[Saved entries]
------------------------------------------------------------------------
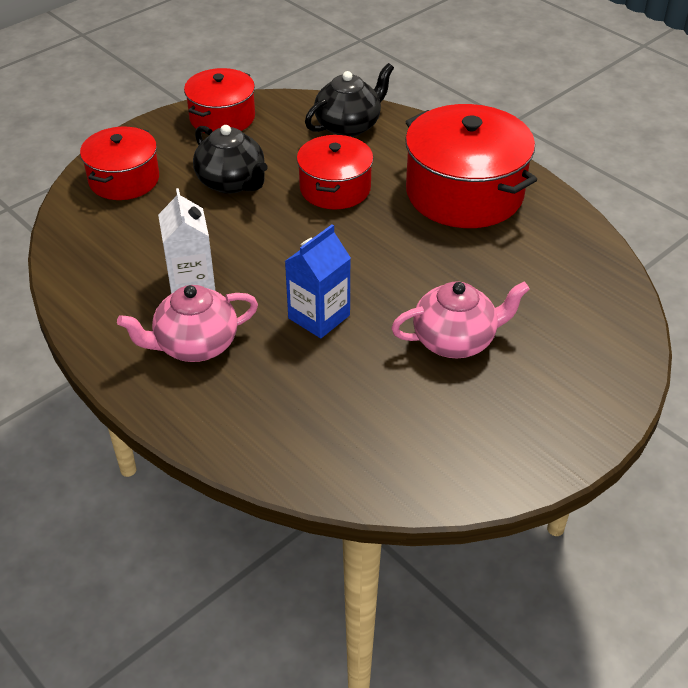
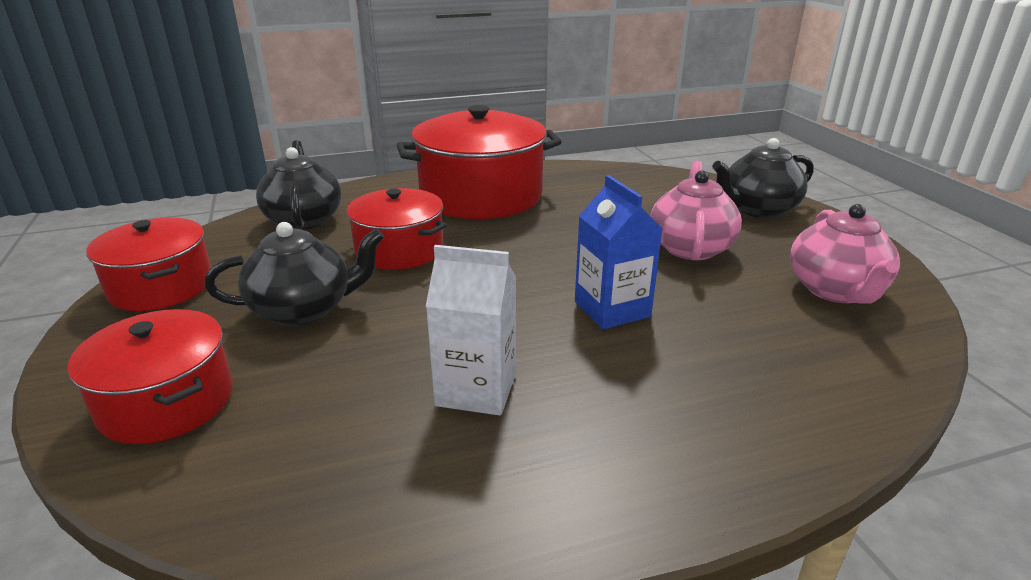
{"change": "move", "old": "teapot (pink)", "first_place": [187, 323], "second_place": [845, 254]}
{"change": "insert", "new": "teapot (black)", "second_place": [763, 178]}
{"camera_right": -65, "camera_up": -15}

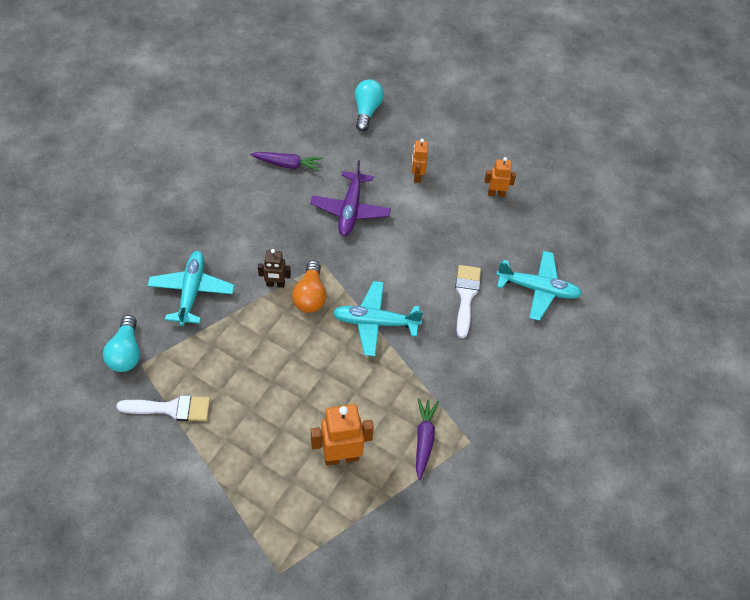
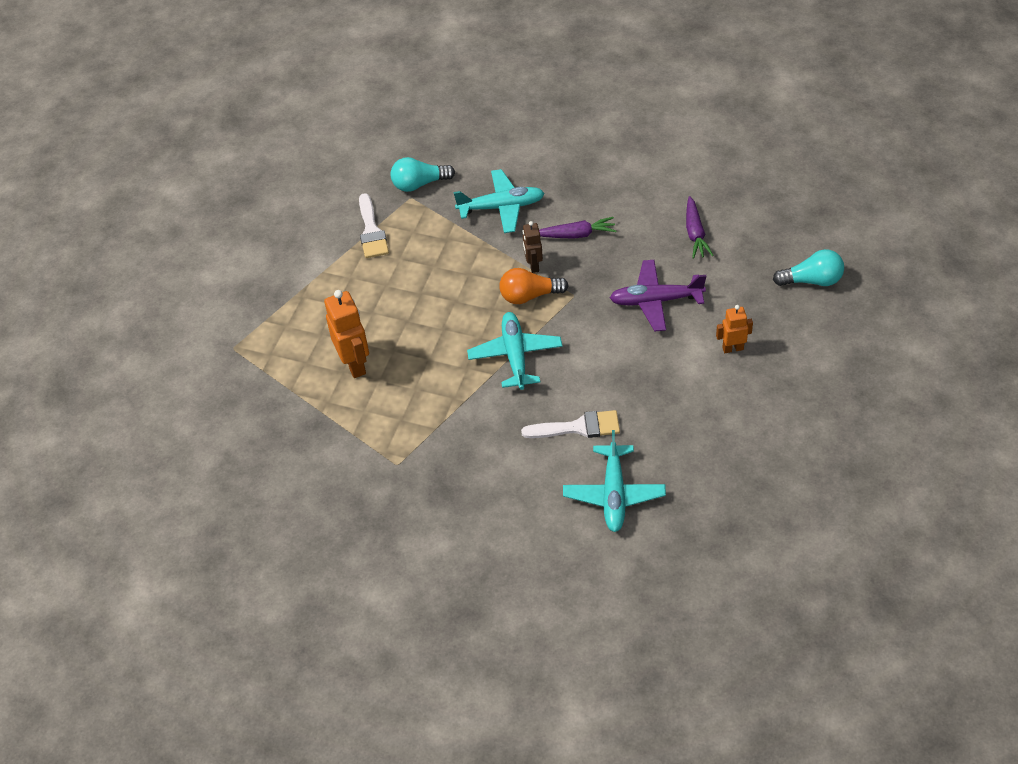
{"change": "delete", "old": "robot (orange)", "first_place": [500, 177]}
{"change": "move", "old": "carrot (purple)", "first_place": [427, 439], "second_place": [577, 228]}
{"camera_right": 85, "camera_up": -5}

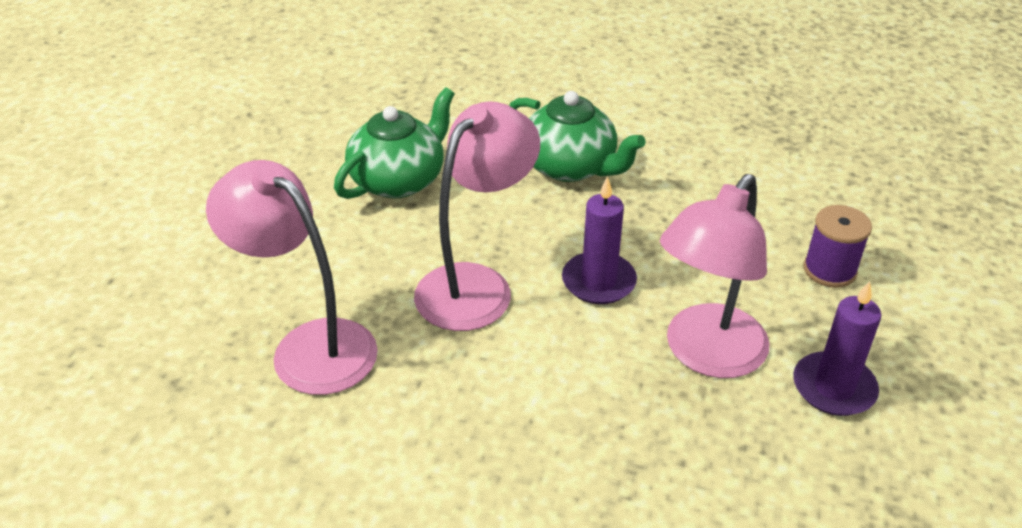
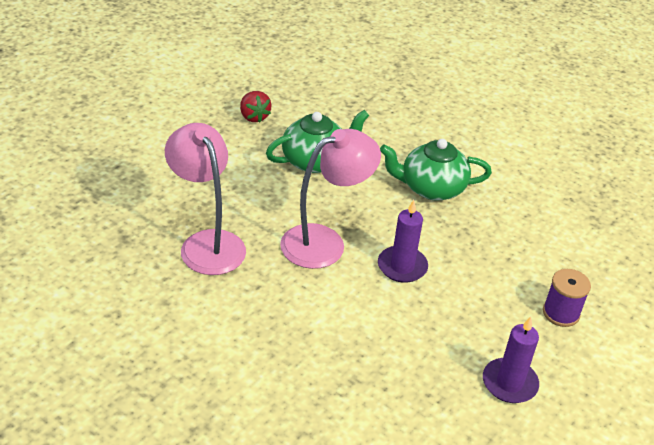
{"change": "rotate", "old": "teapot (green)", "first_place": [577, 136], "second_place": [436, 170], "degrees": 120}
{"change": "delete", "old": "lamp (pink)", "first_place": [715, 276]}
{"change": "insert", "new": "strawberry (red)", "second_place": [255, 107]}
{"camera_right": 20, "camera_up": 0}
------------------------------------------------------------------------
◆ Your task ◆
Return the complete data unchanged and include none of the pictures.

◆ Exercise response ◆
{"change": "move", "old": "teapot (pink)", "first_place": [187, 323], "second_place": [845, 254]}
{"change": "insert", "new": "teapot (black)", "second_place": [763, 178]}
{"camera_right": -65, "camera_up": -15}

{"change": "delete", "old": "robot (orange)", "first_place": [500, 177]}
{"change": "move", "old": "carrot (purple)", "first_place": [427, 439], "second_place": [577, 228]}
{"camera_right": 85, "camera_up": -5}

{"change": "rotate", "old": "teapot (green)", "first_place": [577, 136], "second_place": [436, 170], "degrees": 120}
{"change": "delete", "old": "lamp (pink)", "first_place": [715, 276]}
{"change": "insert", "new": "strawberry (red)", "second_place": [255, 107]}
{"camera_right": 20, "camera_up": 0}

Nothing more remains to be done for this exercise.